Write out again, exactly, the lines below starting at the one with "bookcase: (194, 107)" and ending at the one with "shelving: (233, 269) -> (364, 519), moved".

[Records to process]
=-=-=

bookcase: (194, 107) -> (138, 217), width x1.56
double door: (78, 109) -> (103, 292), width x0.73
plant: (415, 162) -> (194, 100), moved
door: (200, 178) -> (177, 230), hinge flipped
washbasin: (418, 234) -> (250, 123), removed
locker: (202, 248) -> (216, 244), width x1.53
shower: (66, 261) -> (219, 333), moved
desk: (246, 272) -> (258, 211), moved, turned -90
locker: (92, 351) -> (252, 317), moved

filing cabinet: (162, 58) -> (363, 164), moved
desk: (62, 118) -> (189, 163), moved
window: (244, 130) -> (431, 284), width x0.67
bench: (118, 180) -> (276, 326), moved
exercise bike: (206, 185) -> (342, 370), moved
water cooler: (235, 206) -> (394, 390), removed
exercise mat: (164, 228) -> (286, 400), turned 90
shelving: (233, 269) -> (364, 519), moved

=-=-=

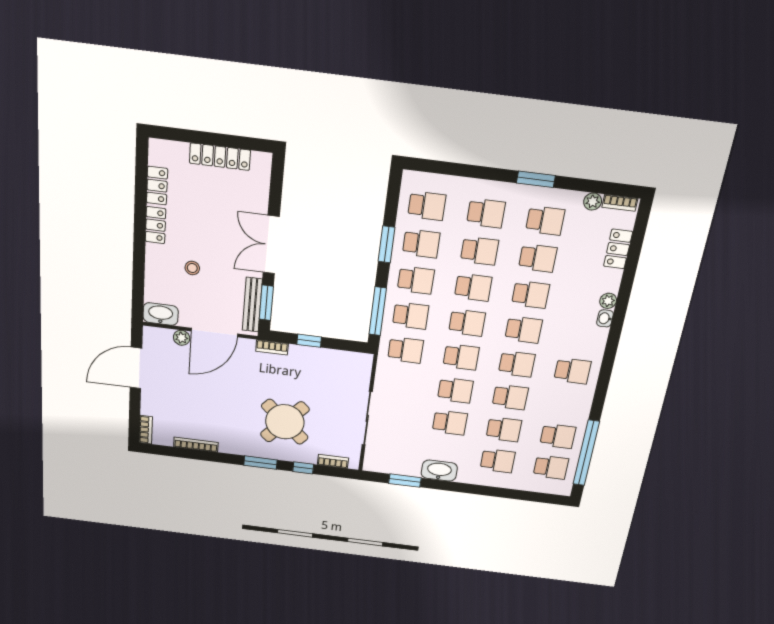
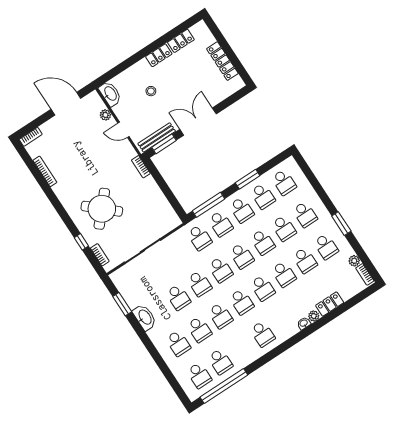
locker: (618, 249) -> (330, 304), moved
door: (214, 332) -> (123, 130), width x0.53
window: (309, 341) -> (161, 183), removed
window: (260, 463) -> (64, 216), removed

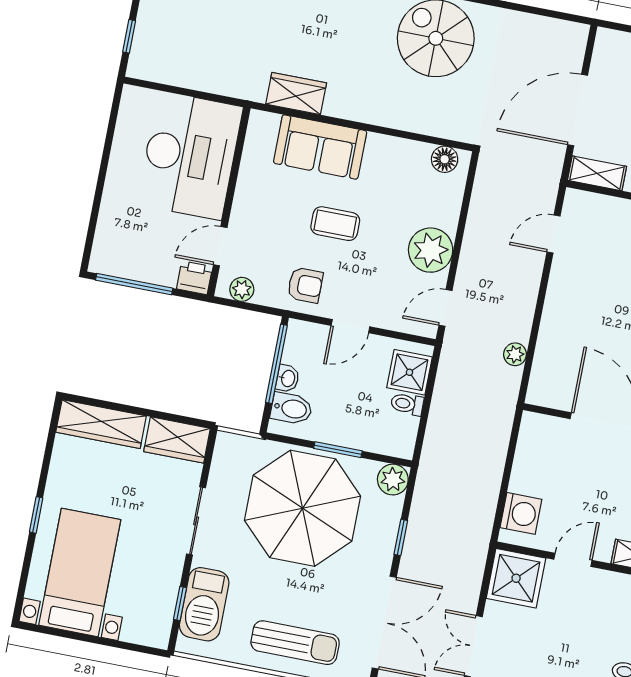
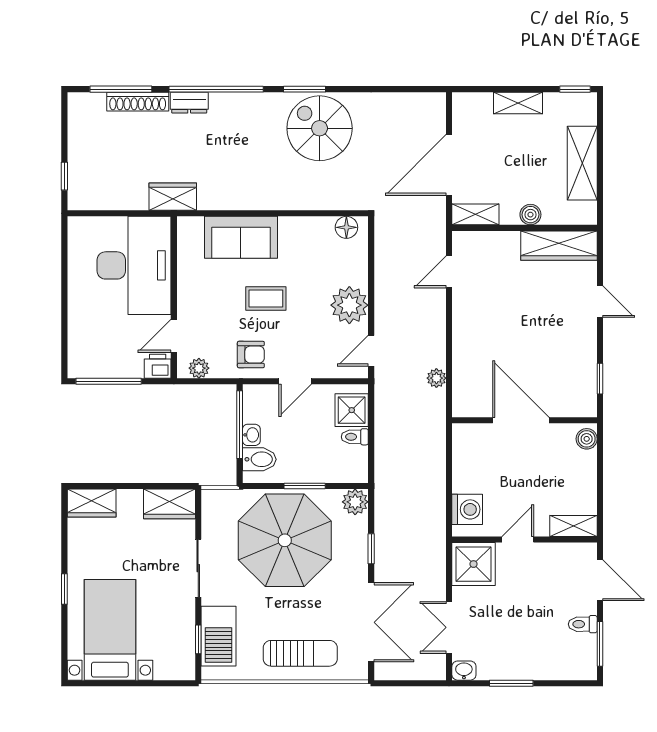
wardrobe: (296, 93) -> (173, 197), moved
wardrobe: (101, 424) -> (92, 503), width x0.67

=-=-=

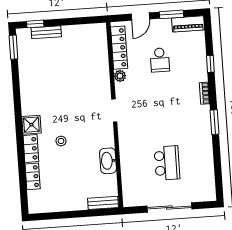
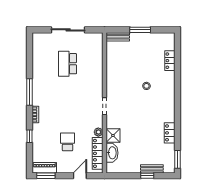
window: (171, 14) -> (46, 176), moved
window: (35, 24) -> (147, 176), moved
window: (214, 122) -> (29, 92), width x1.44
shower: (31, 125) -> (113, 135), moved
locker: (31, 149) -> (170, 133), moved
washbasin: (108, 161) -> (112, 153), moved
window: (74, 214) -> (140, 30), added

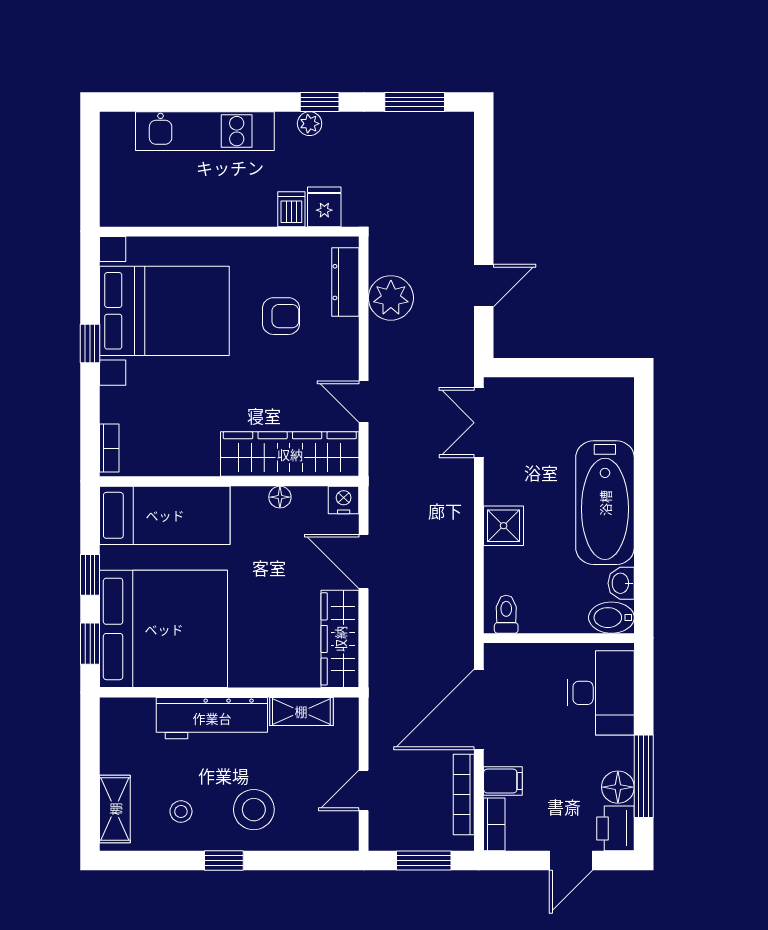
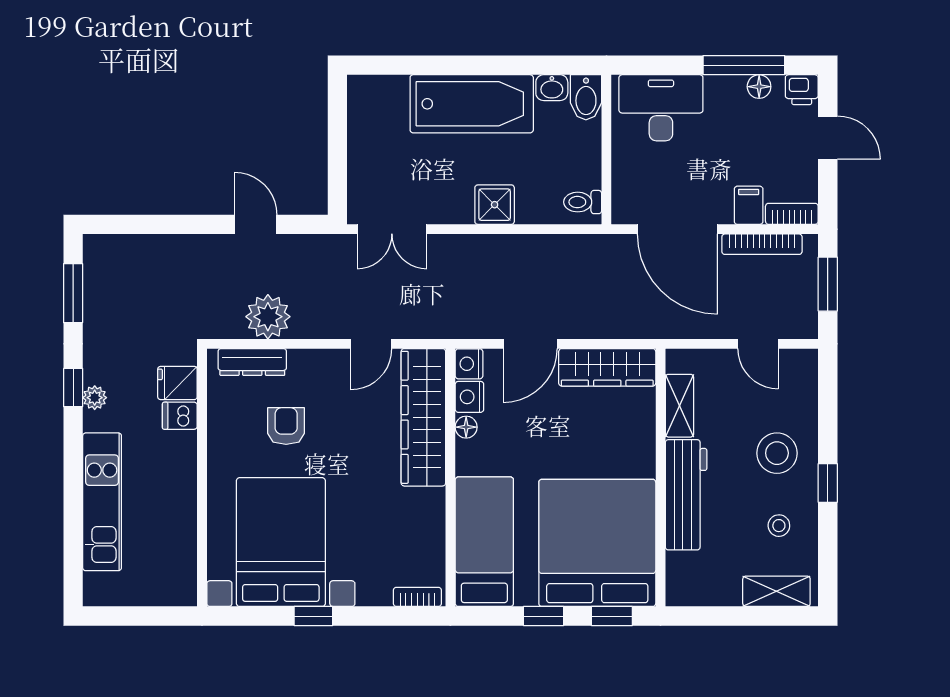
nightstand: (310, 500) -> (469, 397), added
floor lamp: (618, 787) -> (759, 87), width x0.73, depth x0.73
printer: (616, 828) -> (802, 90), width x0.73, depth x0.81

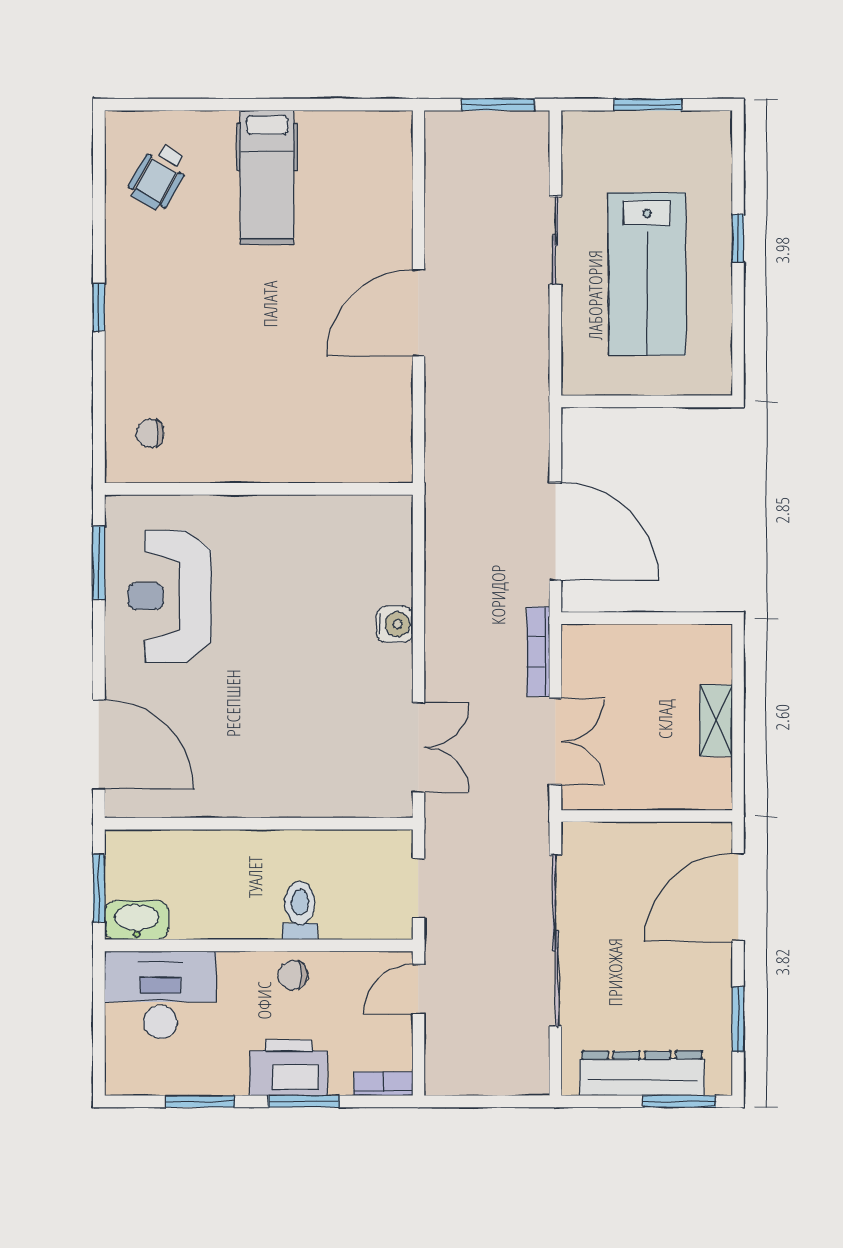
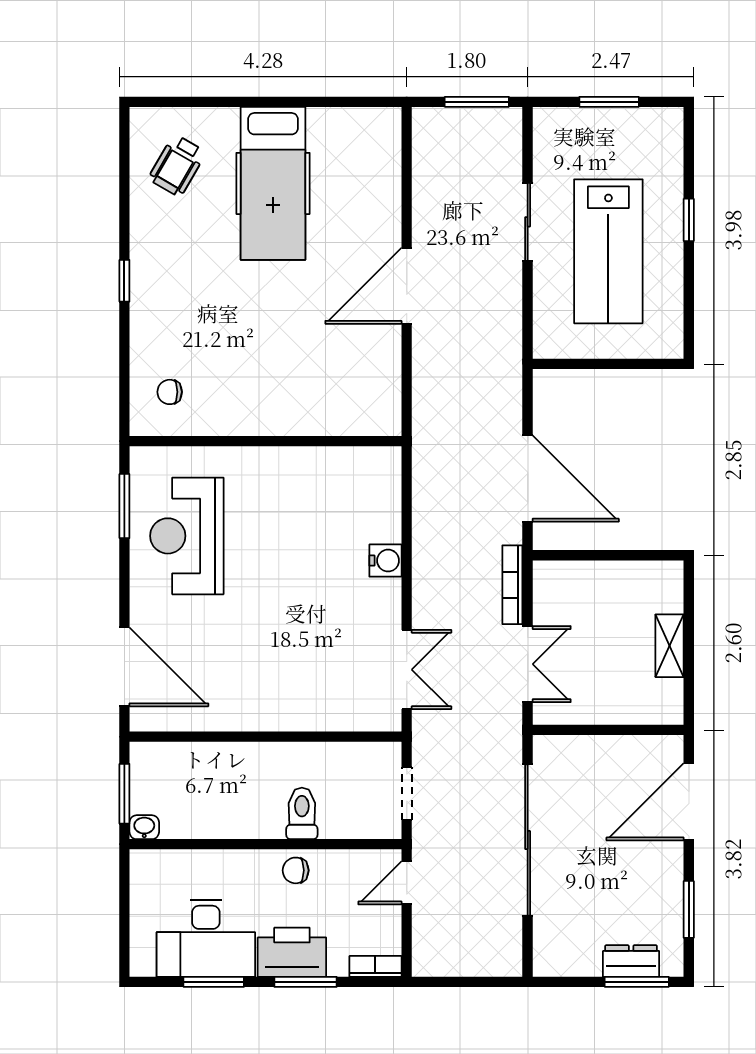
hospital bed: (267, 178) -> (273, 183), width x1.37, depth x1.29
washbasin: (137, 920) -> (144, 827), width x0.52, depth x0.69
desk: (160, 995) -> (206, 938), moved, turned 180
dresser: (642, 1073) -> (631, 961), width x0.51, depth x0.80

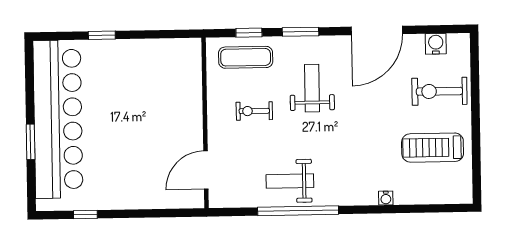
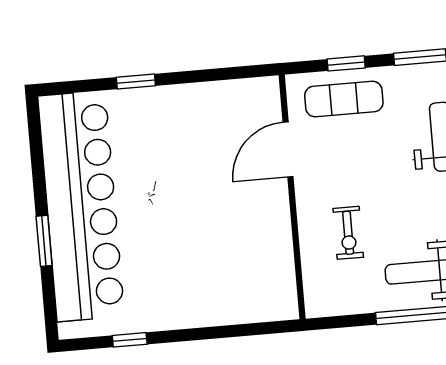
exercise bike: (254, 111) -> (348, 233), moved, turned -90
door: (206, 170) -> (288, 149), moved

=-=-=

[Task response]
bookcase: (194, 107) -> (138, 217), width x1.56
double door: (78, 109) -> (103, 292), width x0.73
plant: (415, 162) -> (194, 100), moved
door: (200, 178) -> (177, 230), hinge flipped
washbasin: (418, 234) -> (250, 123), removed
locker: (202, 248) -> (216, 244), width x1.53
shower: (66, 261) -> (219, 333), moved
desk: (246, 272) -> (258, 211), moved, turned -90
locker: (92, 351) -> (252, 317), moved

filing cabinet: (162, 58) -> (363, 164), moved
desk: (62, 118) -> (189, 163), moved
window: (244, 130) -> (431, 284), width x0.67
bench: (118, 180) -> (276, 326), moved
exercise bike: (206, 185) -> (342, 370), moved
water cooler: (235, 206) -> (394, 390), removed
exercise mat: (164, 228) -> (286, 400), turned 90
shelving: (233, 269) -> (364, 519), moved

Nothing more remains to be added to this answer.